Requirement: Reproduce the part of the data that opens with the line containing "green semicircle at" and closes with the line containing "brown triangle at (92, 854): moved 4 px left", both of those lines included.

Excerpted records:
__________
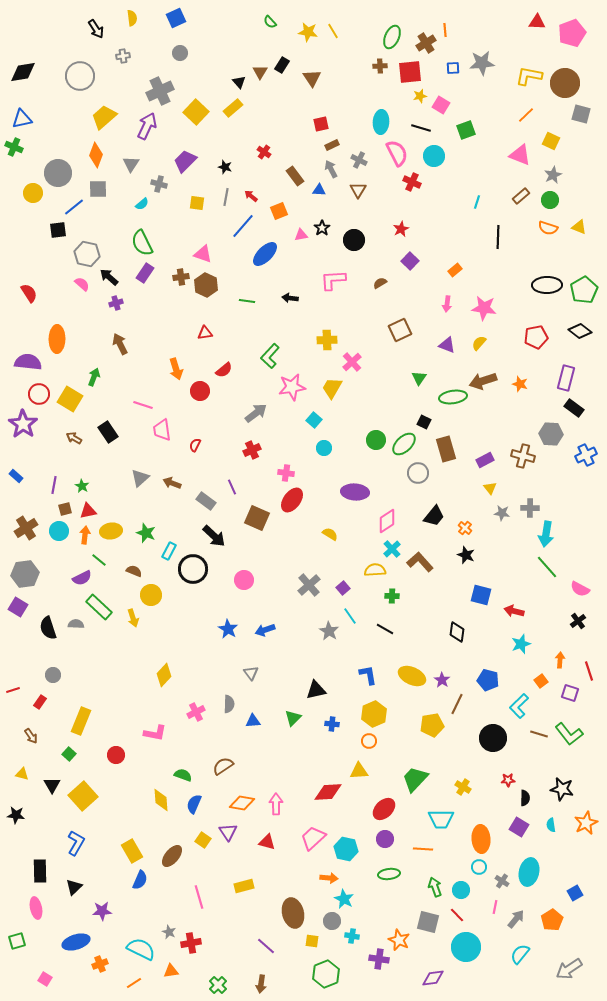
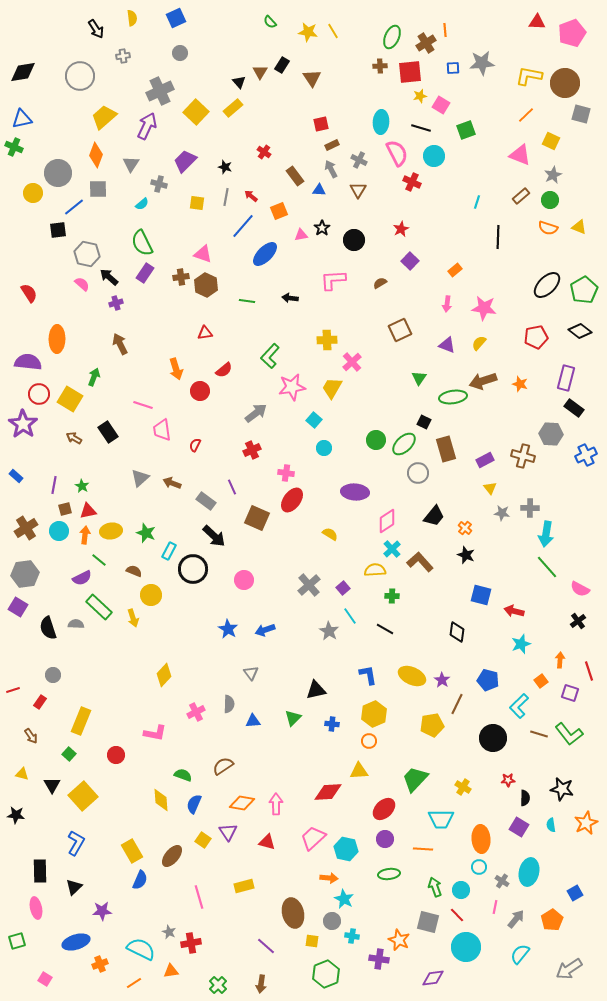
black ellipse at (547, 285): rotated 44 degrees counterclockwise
__________
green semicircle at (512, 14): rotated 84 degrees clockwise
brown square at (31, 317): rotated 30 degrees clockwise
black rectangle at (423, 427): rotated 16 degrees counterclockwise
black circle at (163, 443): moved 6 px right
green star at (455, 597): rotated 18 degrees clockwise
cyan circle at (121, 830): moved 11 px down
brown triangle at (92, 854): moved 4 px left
__________
Task solution:
green semicircle at (512, 14): rotated 84 degrees clockwise
brown square at (31, 317): rotated 30 degrees clockwise
black rectangle at (423, 427): rotated 16 degrees counterclockwise
black circle at (163, 443): moved 6 px right
green star at (455, 597): rotated 18 degrees clockwise
cyan circle at (121, 830): moved 11 px down
brown triangle at (92, 854): moved 4 px left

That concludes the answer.